* Brief:
Print only the lines below, from the very first to the one containing "Gateway Contacts: [290,886,611,1018]", exactly as they stand. Do not print pictures.

* Data for the task:
----

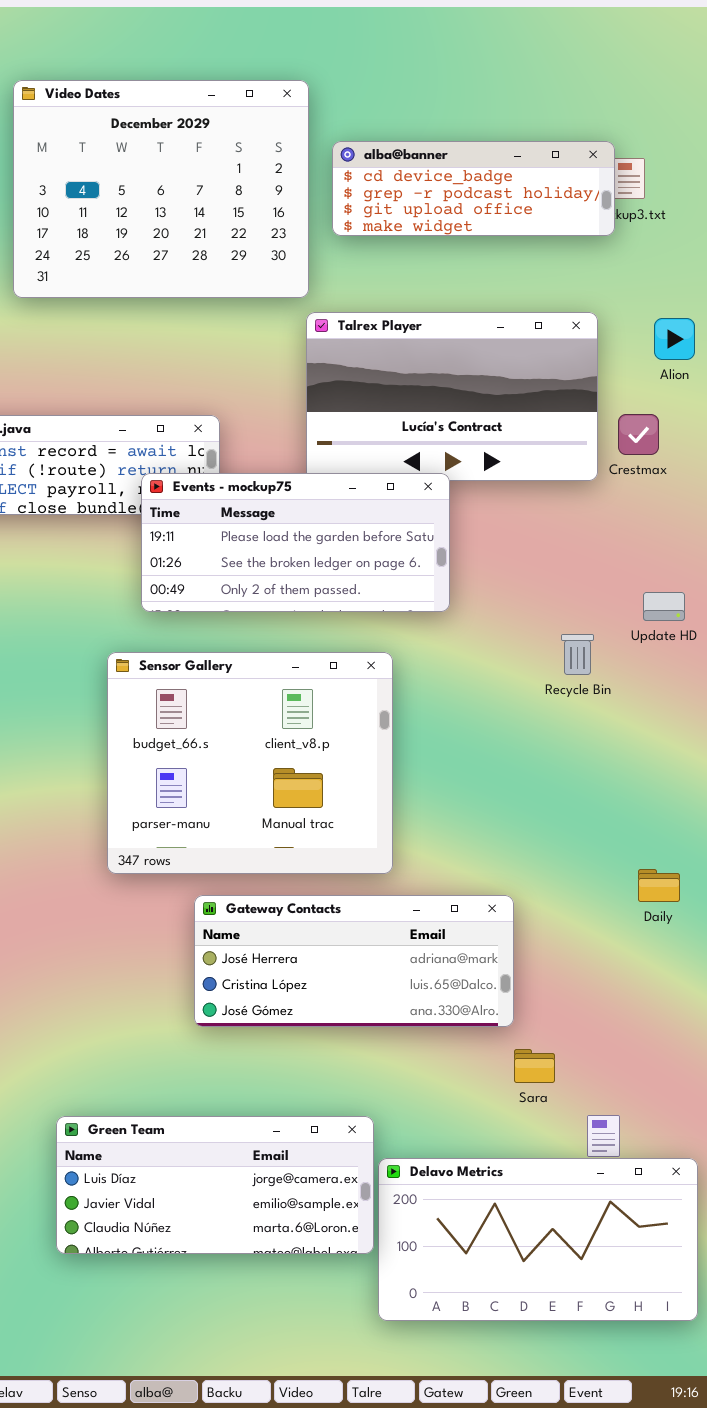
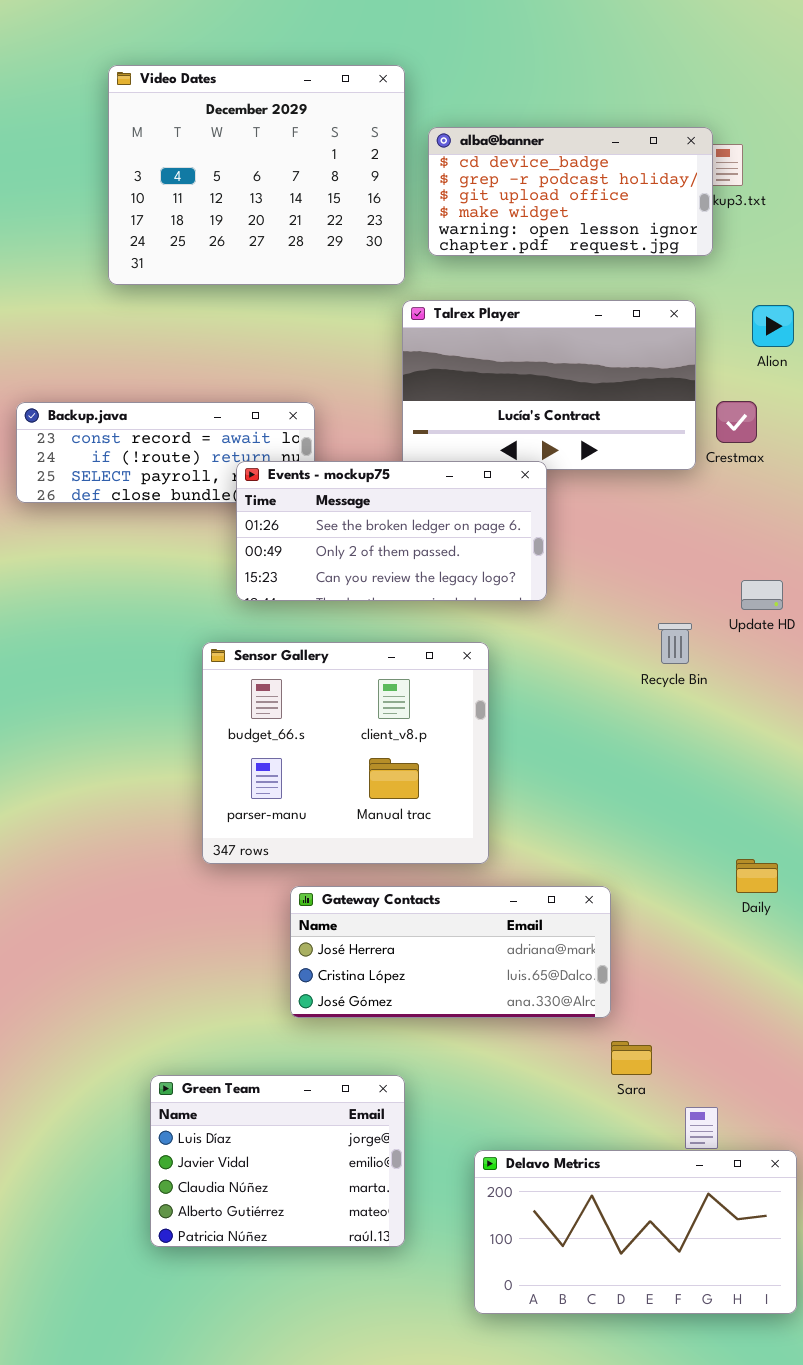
alba@banner: [332,141,615,236] -> [428,127,713,256], resized
Events - mockup75: [141,473,450,612] -> [236,461,547,601], scrolled down 1 row
Green Team: [56,1116,374,1254] -> [150,1075,405,1247], resized

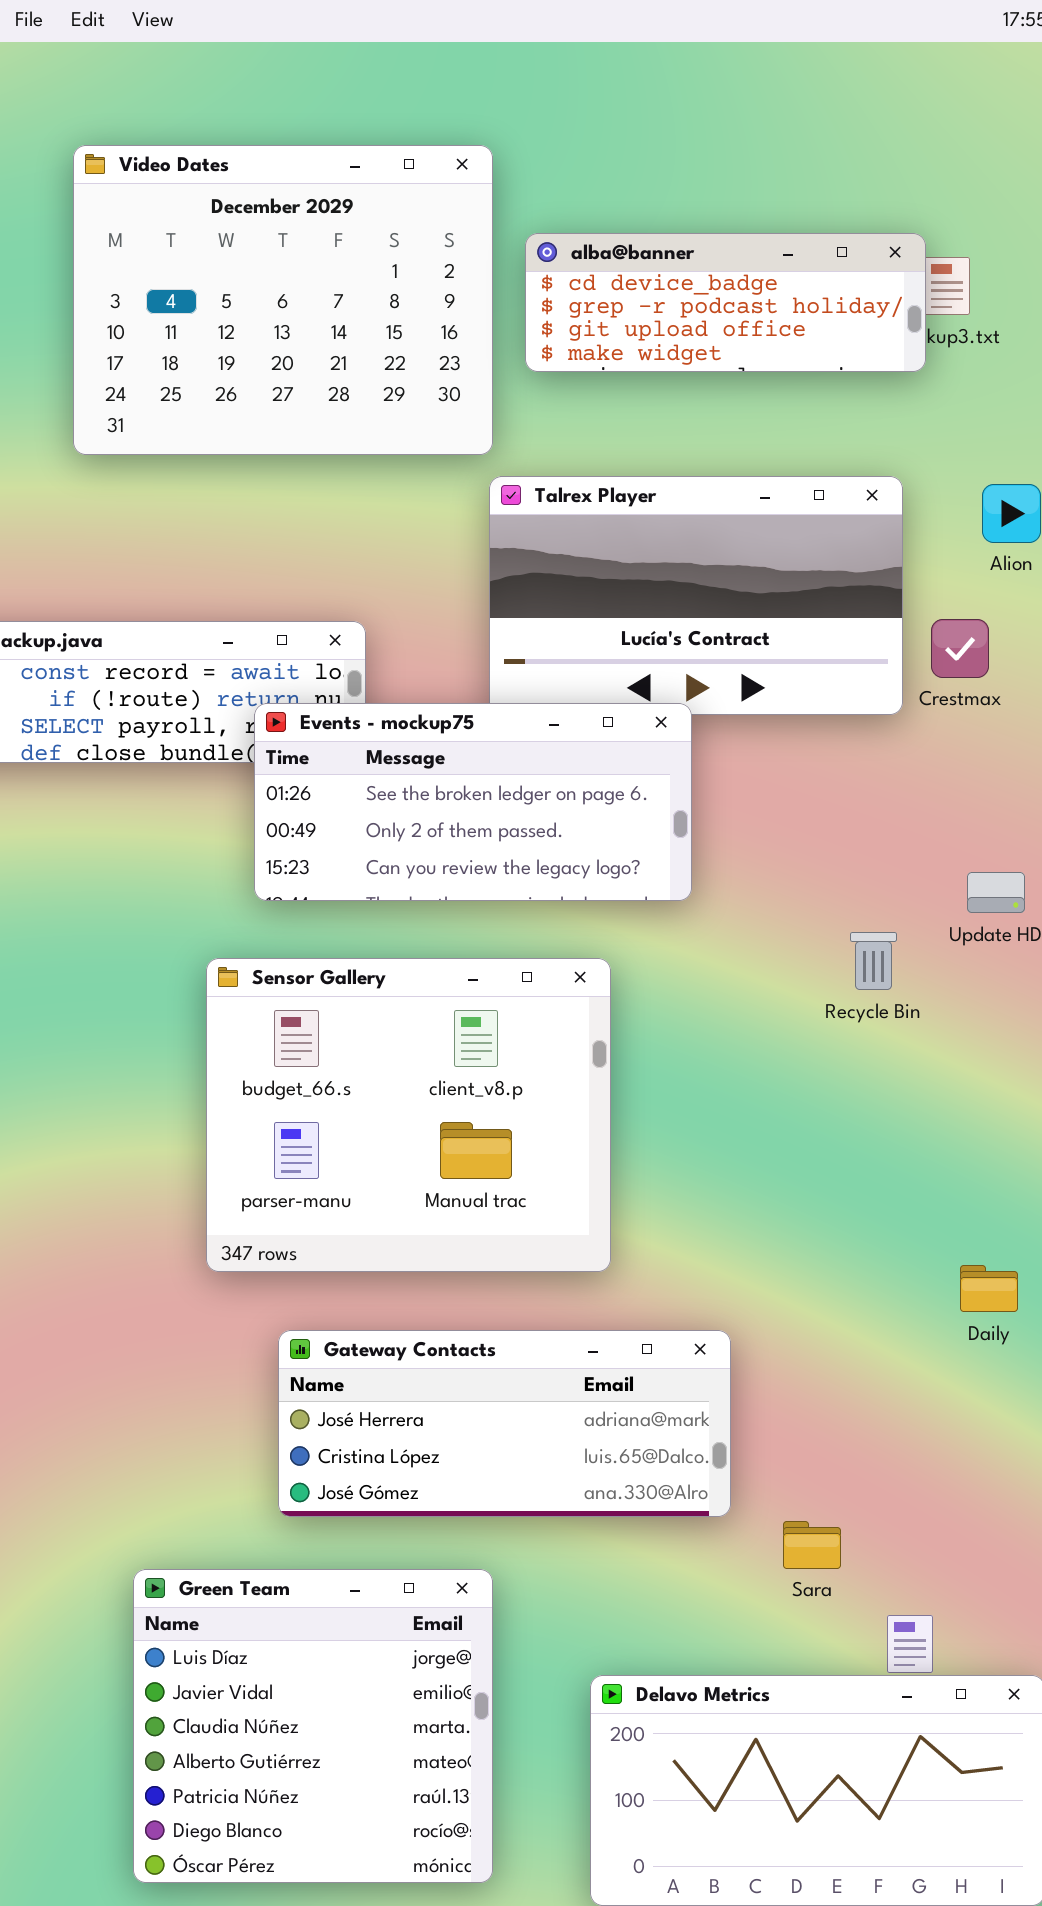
alba@banner: [428,127,713,256] -> [525,233,926,372], resized
Gateway Contacts: [290,886,611,1018] -> [278,1330,731,1517], moved
Green Team: [150,1075,405,1247] -> [133,1569,493,1883], resized

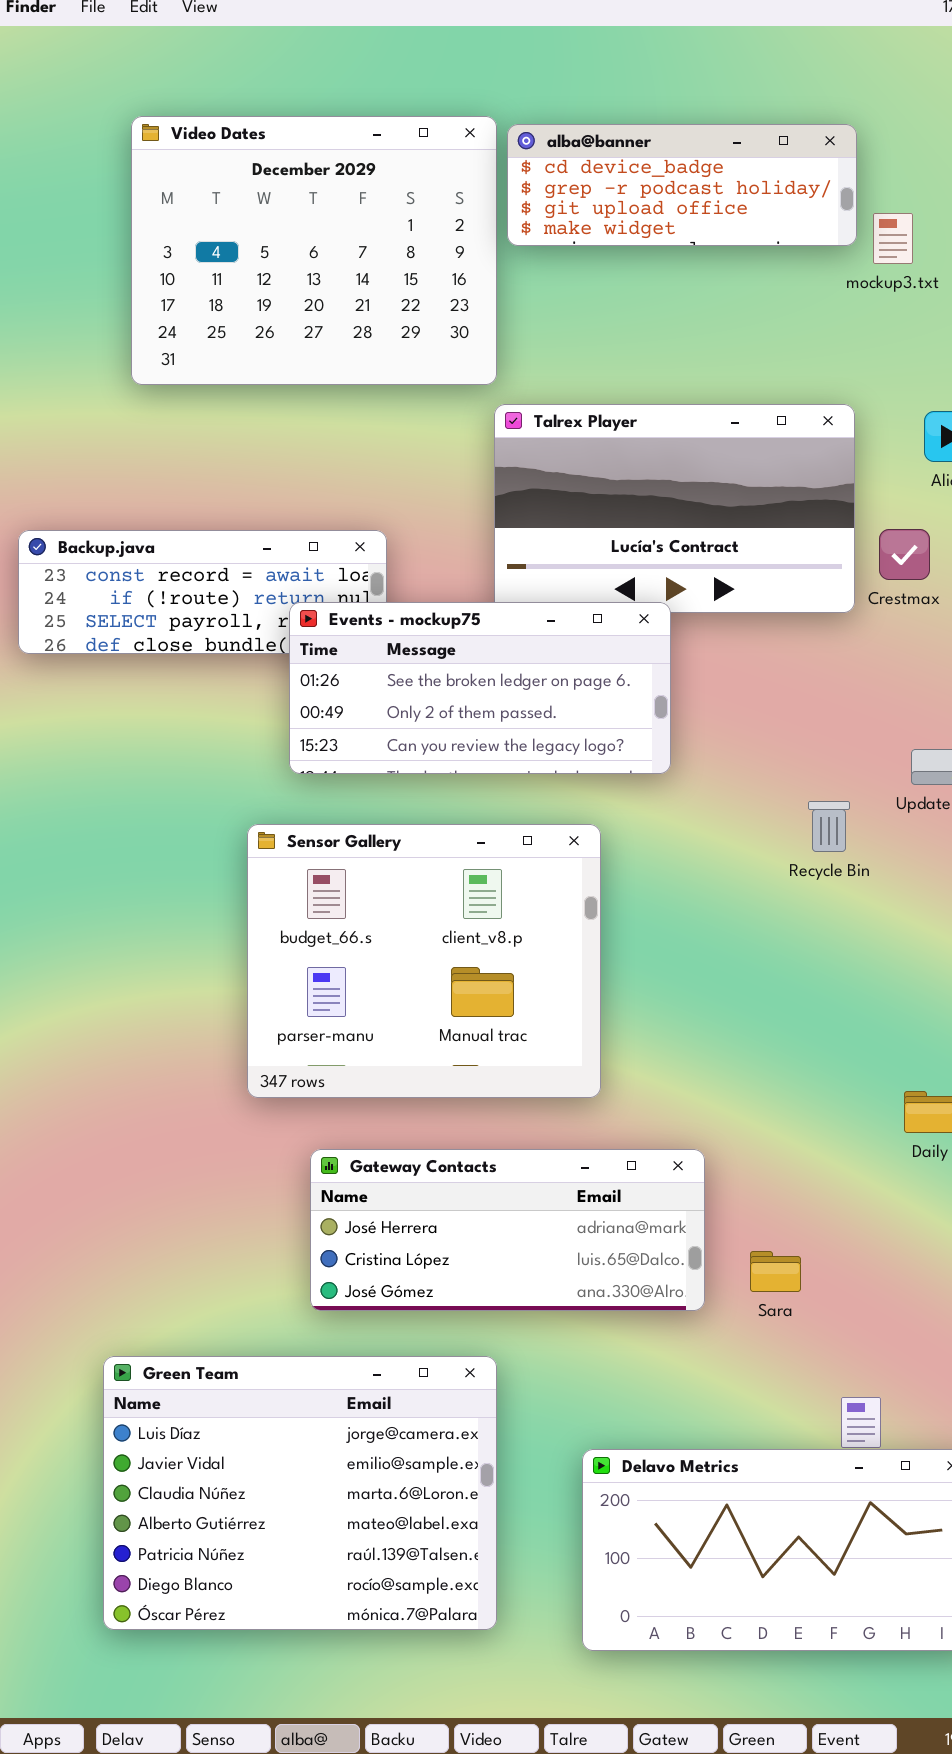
alba@banner: [525,233,926,372] -> [507,124,857,246], moved
Sara: [783,1521,841,1569] -> [750,1251,801,1292], moved
Green Team: [133,1569,493,1883] -> [103,1356,497,1630], resized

----

* Answer area:
alba@banner: [332,141,615,236] -> [428,127,713,256], resized
Events - mockup75: [141,473,450,612] -> [236,461,547,601], scrolled down 1 row
Green Team: [56,1116,374,1254] -> [150,1075,405,1247], resized

alba@banner: [428,127,713,256] -> [525,233,926,372], resized
Gateway Contacts: [290,886,611,1018] -> [278,1330,731,1517], moved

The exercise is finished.